▸ RECORDED DATA
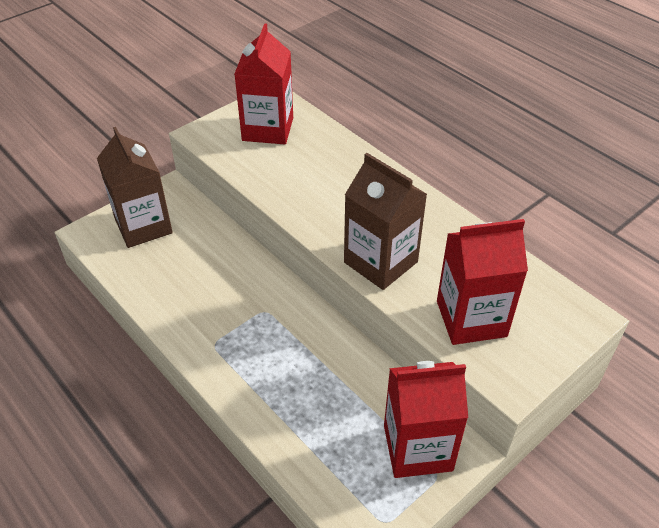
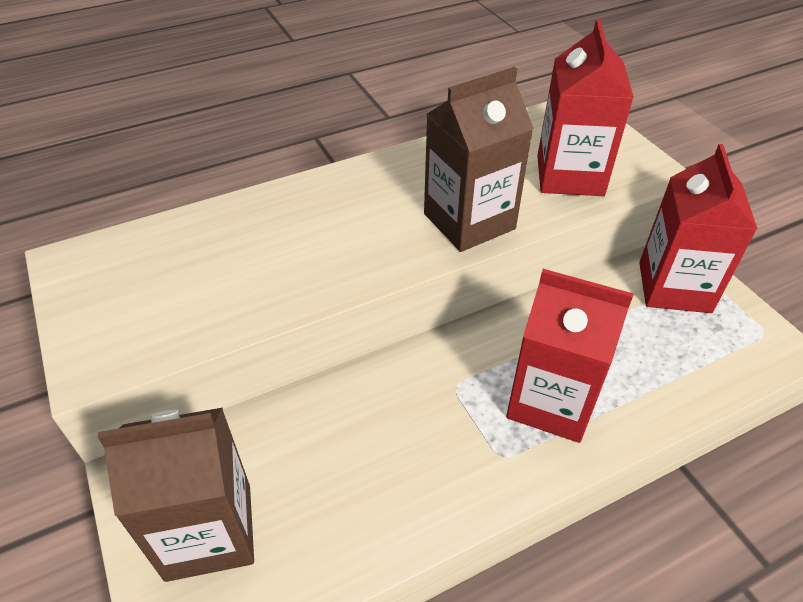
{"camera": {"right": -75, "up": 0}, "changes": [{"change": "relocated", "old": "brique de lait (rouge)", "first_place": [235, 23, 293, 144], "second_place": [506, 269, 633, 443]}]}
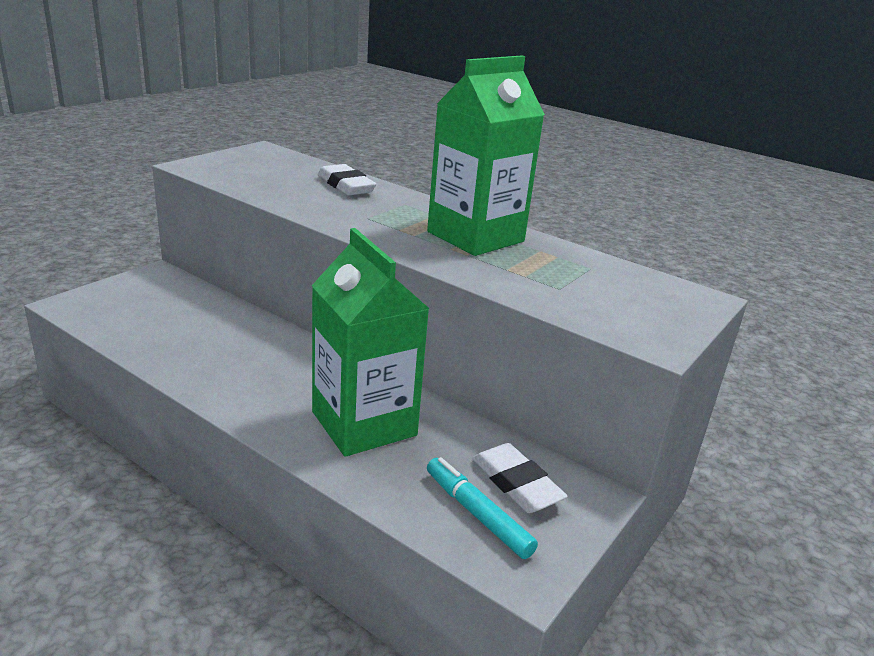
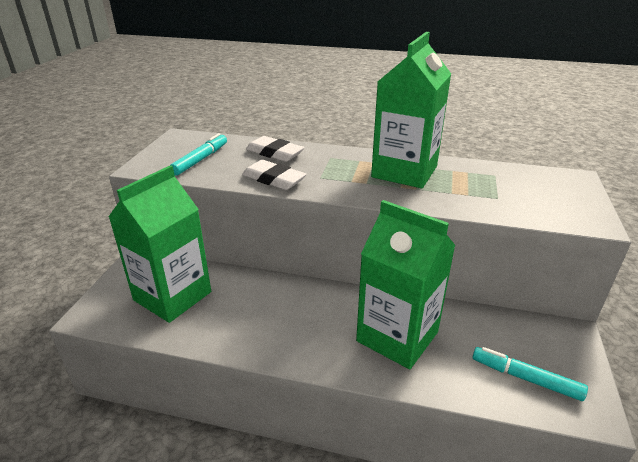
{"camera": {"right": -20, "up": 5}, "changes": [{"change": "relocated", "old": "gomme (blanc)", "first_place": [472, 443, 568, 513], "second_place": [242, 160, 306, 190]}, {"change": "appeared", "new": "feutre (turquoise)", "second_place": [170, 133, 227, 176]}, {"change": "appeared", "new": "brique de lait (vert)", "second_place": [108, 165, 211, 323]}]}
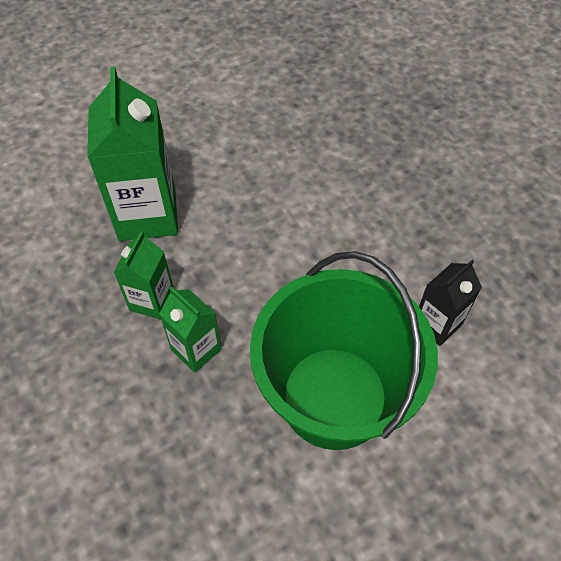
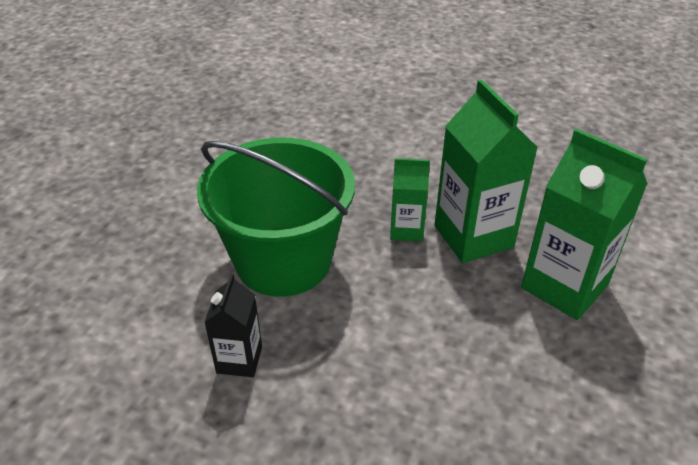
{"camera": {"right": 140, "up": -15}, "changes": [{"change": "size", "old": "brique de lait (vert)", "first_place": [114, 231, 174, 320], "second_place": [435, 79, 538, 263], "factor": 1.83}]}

▸ ABOUT THIS EXERCISE
A verbatim copy of the listing, with all pictures removed, is required.

▸ RESPONSE
{"camera": {"right": -75, "up": 0}, "changes": [{"change": "relocated", "old": "brique de lait (rouge)", "first_place": [235, 23, 293, 144], "second_place": [506, 269, 633, 443]}]}
{"camera": {"right": -20, "up": 5}, "changes": [{"change": "relocated", "old": "gomme (blanc)", "first_place": [472, 443, 568, 513], "second_place": [242, 160, 306, 190]}, {"change": "appeared", "new": "feutre (turquoise)", "second_place": [170, 133, 227, 176]}, {"change": "appeared", "new": "brique de lait (vert)", "second_place": [108, 165, 211, 323]}]}
{"camera": {"right": 140, "up": -15}, "changes": [{"change": "size", "old": "brique de lait (vert)", "first_place": [114, 231, 174, 320], "second_place": [435, 79, 538, 263], "factor": 1.83}]}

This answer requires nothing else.